# [ACTION ITEM]
Copy exactly the lines of the data below that run from the line holding "black hexagon: (128, 618)" through the line holding "yellow cross: (57, 193)", both ends included.

# [EXTRACTED INFORMATION]
____
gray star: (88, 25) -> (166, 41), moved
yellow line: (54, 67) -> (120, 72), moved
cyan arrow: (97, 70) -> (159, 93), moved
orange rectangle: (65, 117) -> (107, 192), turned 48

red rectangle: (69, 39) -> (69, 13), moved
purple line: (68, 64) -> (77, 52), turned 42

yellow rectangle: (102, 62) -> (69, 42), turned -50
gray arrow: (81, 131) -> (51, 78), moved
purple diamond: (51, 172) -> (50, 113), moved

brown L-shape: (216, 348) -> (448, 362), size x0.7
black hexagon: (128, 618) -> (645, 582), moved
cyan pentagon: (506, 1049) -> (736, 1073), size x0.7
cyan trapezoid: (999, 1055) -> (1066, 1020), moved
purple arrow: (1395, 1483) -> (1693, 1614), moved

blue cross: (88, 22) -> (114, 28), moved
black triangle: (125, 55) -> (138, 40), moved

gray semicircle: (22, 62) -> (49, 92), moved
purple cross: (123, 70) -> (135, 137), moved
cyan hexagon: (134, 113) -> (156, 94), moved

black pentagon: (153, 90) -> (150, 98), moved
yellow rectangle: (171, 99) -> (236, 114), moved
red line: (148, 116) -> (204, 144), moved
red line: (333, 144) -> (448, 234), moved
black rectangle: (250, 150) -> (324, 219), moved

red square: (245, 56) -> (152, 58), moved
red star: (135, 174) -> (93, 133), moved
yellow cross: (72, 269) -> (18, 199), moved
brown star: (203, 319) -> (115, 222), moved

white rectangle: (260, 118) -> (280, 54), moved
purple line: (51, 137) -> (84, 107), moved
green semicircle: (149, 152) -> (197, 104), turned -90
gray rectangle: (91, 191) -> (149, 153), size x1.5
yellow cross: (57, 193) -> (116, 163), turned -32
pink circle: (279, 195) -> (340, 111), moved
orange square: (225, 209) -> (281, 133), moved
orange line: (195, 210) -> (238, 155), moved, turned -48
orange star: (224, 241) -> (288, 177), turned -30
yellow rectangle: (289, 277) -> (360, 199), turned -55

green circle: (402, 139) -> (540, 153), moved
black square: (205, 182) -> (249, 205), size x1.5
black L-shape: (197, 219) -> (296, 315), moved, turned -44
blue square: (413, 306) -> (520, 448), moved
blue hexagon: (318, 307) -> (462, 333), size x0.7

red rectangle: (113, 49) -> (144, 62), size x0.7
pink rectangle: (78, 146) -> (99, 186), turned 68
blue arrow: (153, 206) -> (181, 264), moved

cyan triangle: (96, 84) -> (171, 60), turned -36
____
# [RESPONSE TO THE EXERCISE]
black hexagon: (128, 618) -> (645, 582), moved
cyan pentagon: (506, 1049) -> (736, 1073), size x0.7
cyan trapezoid: (999, 1055) -> (1066, 1020), moved
purple arrow: (1395, 1483) -> (1693, 1614), moved

blue cross: (88, 22) -> (114, 28), moved
black triangle: (125, 55) -> (138, 40), moved

gray semicircle: (22, 62) -> (49, 92), moved
purple cross: (123, 70) -> (135, 137), moved
cyan hexagon: (134, 113) -> (156, 94), moved

black pentagon: (153, 90) -> (150, 98), moved
yellow rectangle: (171, 99) -> (236, 114), moved
red line: (148, 116) -> (204, 144), moved
red line: (333, 144) -> (448, 234), moved
black rectangle: (250, 150) -> (324, 219), moved

red square: (245, 56) -> (152, 58), moved
red star: (135, 174) -> (93, 133), moved
yellow cross: (72, 269) -> (18, 199), moved
brown star: (203, 319) -> (115, 222), moved

white rectangle: (260, 118) -> (280, 54), moved
purple line: (51, 137) -> (84, 107), moved
green semicircle: (149, 152) -> (197, 104), turned -90
gray rectangle: (91, 191) -> (149, 153), size x1.5
yellow cross: (57, 193) -> (116, 163), turned -32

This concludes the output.